┌────────

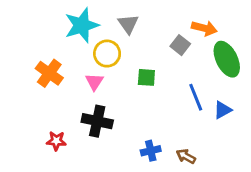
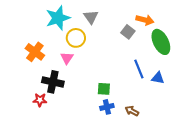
green square: (146, 77) -> (104, 89), moved
blue triangle: (223, 110) -> (158, 78), turned 40
black cross: (97, 121) -> (53, 82), moved

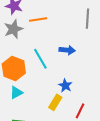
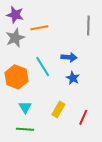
blue star: (65, 86) -> (73, 78), moved
cyan triangle: (16, 93) -> (25, 107), moved, turned -32

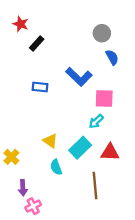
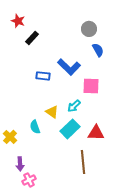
blue rectangle: (40, 87) -> (43, 76), moved
cyan arrow: (96, 121) -> (74, 106), moved
yellow triangle: (50, 141) -> (52, 112), moved
cyan semicircle: (56, 167) -> (35, 127), moved

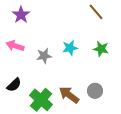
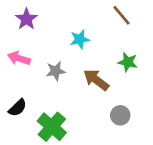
cyan star: (70, 48) -> (80, 39), moved
brown arrow: (69, 95) -> (96, 80), moved

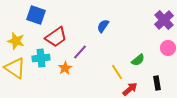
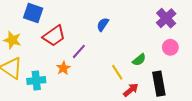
cyan cross: (41, 58) -> (36, 81), moved
black rectangle: (157, 83) -> (159, 84), size x1.6

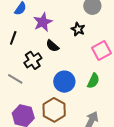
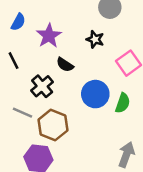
black line: (13, 38) -> (13, 61), turned -40
blue circle: (64, 82) -> (95, 94), moved
brown hexagon: (54, 110) -> (53, 125), moved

└────────

### Problem requirements
Starting at the line that holds "blue rectangle: (40, 87) -> (43, 76), moved", retype every line through the end of the data, both ends included. Pictures stay out of the copy.

### Result of the task
blue rectangle: (40, 87) -> (43, 76), moved
cyan arrow: (96, 121) -> (74, 106), moved
yellow triangle: (50, 141) -> (52, 112), moved
cyan semicircle: (56, 167) -> (35, 127), moved

cyan star: (70, 48) -> (80, 39), moved
brown arrow: (69, 95) -> (96, 80), moved

cyan cross: (41, 58) -> (36, 81), moved
black rectangle: (157, 83) -> (159, 84), size x1.6

black line: (13, 38) -> (13, 61), turned -40
blue circle: (64, 82) -> (95, 94), moved
brown hexagon: (54, 110) -> (53, 125), moved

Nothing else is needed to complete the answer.